Source information
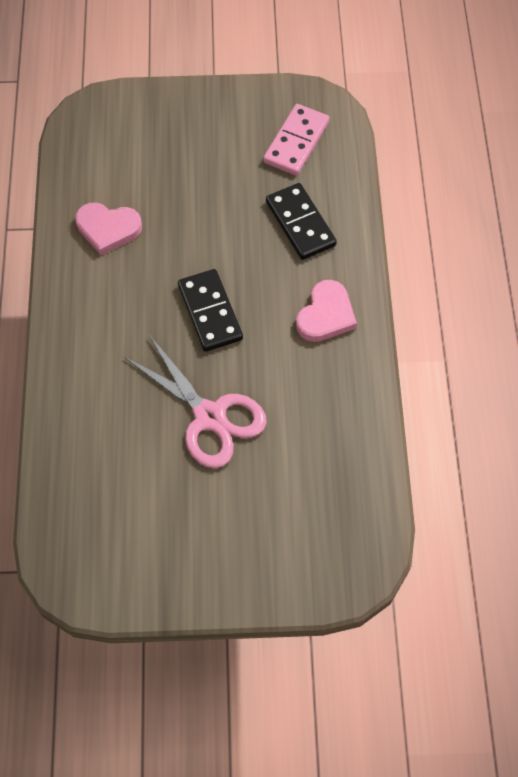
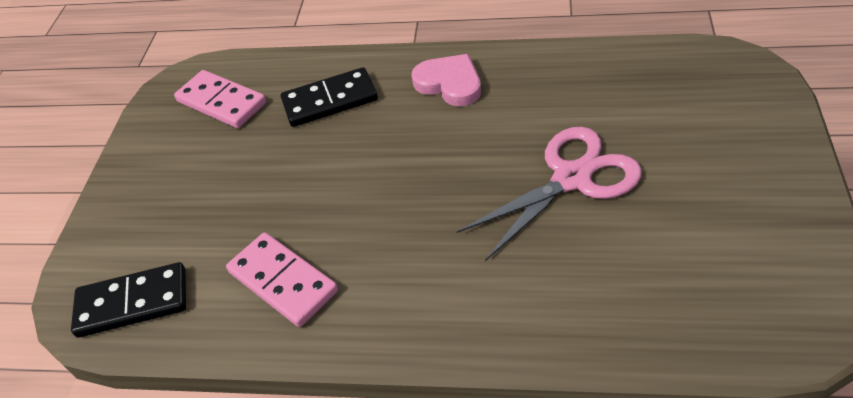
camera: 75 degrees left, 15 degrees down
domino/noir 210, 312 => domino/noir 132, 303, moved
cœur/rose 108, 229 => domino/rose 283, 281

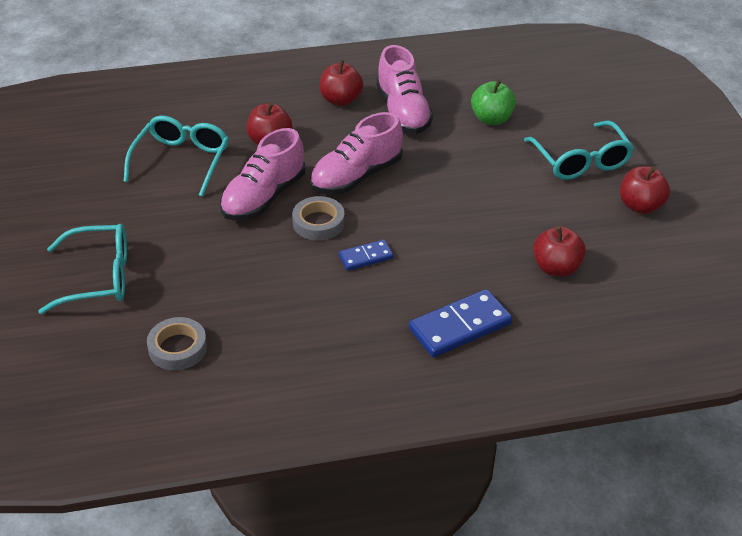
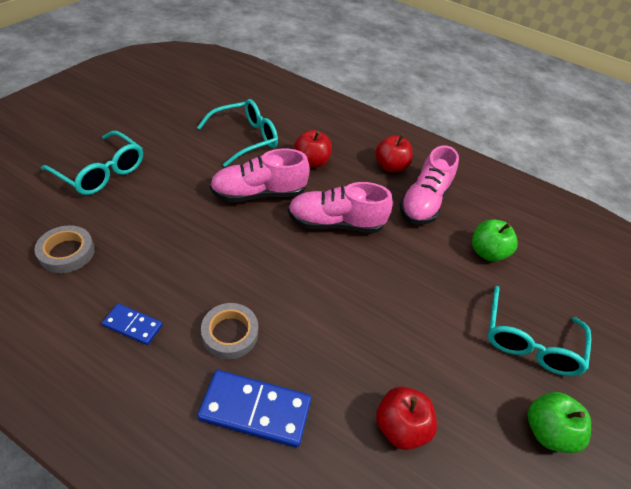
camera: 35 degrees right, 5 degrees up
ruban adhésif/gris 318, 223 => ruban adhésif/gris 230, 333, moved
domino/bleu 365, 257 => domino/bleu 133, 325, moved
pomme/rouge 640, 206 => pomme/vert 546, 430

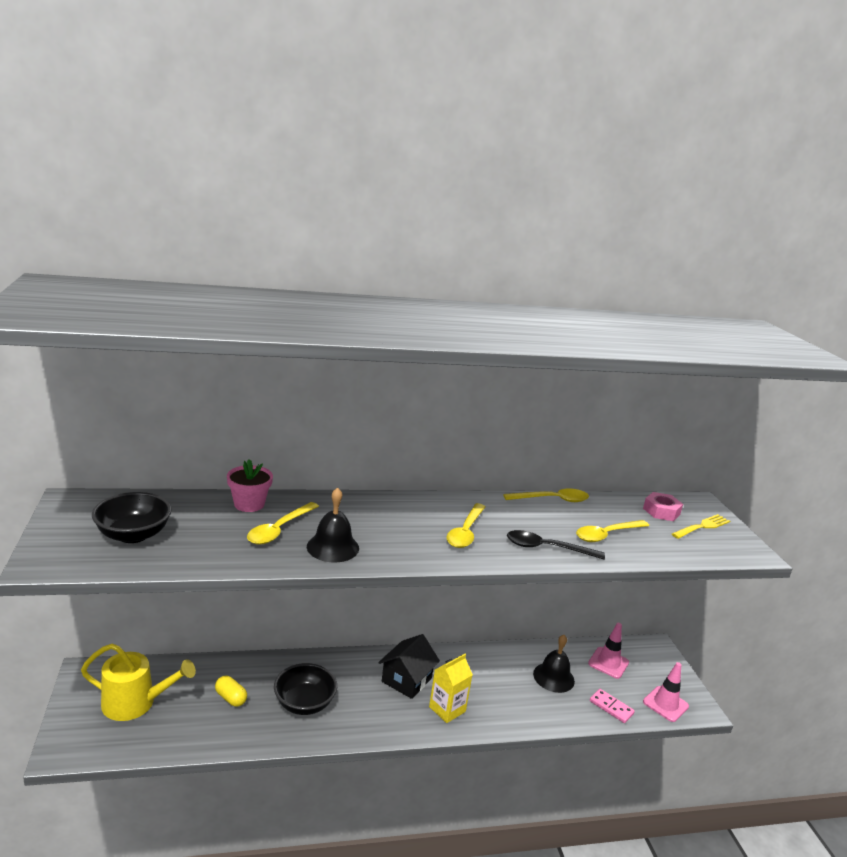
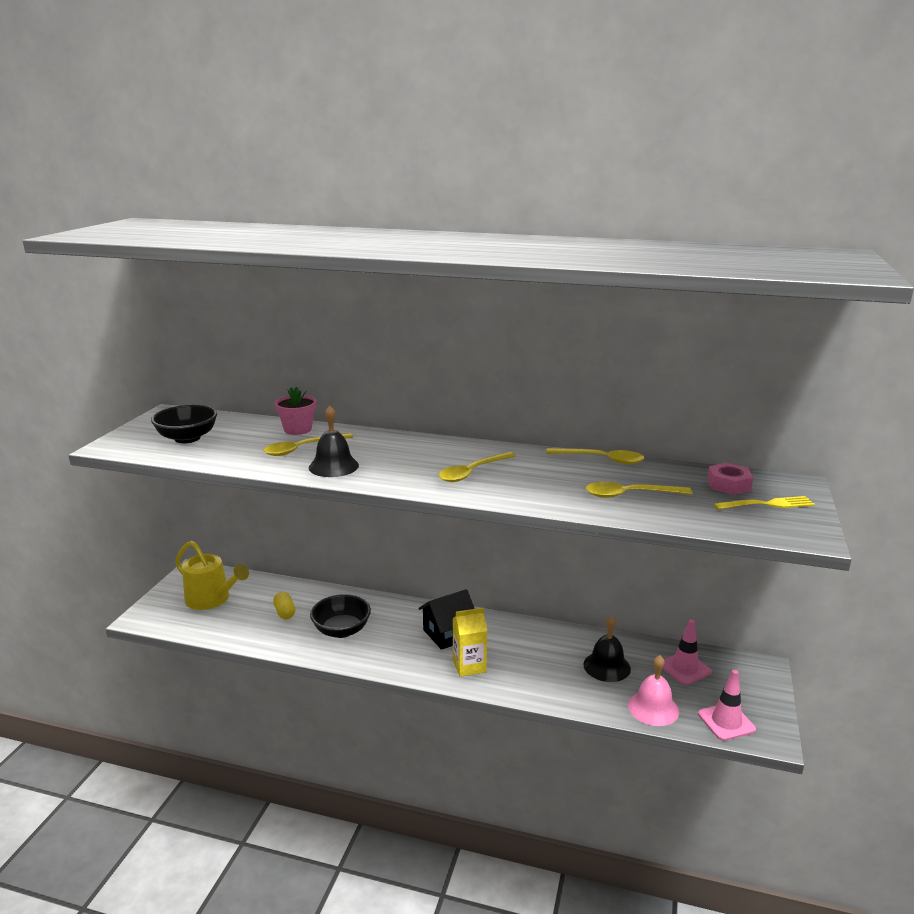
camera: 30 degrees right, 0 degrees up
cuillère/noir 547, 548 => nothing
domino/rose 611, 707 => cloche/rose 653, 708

Task statement
Copy every record verbatim while leaving each picture out.

Final answer
camera: 75 degrees left, 15 degrees down
domino/noir 210, 312 => domino/noir 132, 303, moved
cœur/rose 108, 229 => domino/rose 283, 281

camera: 35 degrees right, 5 degrees up
ruban adhésif/gris 318, 223 => ruban adhésif/gris 230, 333, moved
domino/bleu 365, 257 => domino/bleu 133, 325, moved
pomme/rouge 640, 206 => pomme/vert 546, 430

camera: 30 degrees right, 0 degrees up
cuillère/noir 547, 548 => nothing
domino/rose 611, 707 => cloche/rose 653, 708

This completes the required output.